-------- MATERIAL PROVIDED
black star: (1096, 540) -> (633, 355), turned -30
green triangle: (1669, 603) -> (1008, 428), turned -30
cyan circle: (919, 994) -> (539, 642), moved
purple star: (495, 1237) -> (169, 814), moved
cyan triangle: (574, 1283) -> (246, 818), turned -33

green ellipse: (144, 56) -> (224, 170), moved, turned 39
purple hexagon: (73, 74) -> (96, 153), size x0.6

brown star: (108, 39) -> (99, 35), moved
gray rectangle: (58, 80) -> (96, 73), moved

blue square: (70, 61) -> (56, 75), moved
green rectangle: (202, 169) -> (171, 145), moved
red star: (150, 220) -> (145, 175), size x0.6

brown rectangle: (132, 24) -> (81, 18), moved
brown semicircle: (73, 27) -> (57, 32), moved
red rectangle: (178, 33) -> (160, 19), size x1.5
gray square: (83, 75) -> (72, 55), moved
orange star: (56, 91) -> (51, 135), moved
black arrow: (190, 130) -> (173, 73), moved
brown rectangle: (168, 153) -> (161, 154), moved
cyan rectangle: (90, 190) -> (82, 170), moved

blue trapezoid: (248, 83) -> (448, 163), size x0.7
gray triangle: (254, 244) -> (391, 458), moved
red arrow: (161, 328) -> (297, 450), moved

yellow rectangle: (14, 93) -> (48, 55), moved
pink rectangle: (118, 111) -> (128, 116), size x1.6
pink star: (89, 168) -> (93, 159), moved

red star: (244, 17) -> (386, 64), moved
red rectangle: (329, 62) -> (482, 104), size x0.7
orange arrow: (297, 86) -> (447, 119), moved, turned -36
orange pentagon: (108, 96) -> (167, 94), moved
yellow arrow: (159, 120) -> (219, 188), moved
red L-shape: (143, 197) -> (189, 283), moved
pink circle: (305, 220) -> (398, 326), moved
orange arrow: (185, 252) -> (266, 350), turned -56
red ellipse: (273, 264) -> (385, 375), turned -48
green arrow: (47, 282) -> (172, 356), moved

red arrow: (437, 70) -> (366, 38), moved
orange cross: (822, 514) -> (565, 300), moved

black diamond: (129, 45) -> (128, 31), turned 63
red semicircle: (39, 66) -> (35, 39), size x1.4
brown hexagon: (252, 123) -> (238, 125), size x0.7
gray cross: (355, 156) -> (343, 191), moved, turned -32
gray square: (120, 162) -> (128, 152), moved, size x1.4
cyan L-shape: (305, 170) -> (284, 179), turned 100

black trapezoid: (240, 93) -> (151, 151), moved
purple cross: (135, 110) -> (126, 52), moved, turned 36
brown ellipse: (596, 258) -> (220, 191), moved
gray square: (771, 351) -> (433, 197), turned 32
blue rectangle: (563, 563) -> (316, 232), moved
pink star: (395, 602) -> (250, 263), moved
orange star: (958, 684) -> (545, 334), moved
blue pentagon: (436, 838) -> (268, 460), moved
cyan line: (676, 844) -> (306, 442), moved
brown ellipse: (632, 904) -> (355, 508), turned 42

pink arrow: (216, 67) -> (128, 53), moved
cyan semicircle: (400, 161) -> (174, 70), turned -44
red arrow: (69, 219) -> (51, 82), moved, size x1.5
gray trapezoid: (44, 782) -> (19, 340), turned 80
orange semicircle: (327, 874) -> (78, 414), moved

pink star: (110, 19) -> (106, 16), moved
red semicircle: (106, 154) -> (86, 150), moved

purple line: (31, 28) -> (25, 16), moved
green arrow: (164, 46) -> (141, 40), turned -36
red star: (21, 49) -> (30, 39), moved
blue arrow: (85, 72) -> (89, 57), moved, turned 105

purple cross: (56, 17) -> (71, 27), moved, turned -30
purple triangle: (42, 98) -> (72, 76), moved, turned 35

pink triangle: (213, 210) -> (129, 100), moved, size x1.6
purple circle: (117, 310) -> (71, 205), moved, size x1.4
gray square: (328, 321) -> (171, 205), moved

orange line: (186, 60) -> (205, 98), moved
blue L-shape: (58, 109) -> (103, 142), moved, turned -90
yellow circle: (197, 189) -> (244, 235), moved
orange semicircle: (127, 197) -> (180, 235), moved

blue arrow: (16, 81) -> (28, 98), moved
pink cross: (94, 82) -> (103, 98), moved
----------------
■ WHAT IS REQUIRED ■
After locating the line holding "purple cross: (135, 110)" above, output exactly that line and every line after it through the line holding "pink star: (110, 19) -> (106, 16), moved". Include nothing else.

■ TASK SOLUTION ■
purple cross: (135, 110) -> (126, 52), moved, turned 36
brown ellipse: (596, 258) -> (220, 191), moved
gray square: (771, 351) -> (433, 197), turned 32
blue rectangle: (563, 563) -> (316, 232), moved
pink star: (395, 602) -> (250, 263), moved
orange star: (958, 684) -> (545, 334), moved
blue pentagon: (436, 838) -> (268, 460), moved
cyan line: (676, 844) -> (306, 442), moved
brown ellipse: (632, 904) -> (355, 508), turned 42

pink arrow: (216, 67) -> (128, 53), moved
cyan semicircle: (400, 161) -> (174, 70), turned -44
red arrow: (69, 219) -> (51, 82), moved, size x1.5
gray trapezoid: (44, 782) -> (19, 340), turned 80
orange semicircle: (327, 874) -> (78, 414), moved

pink star: (110, 19) -> (106, 16), moved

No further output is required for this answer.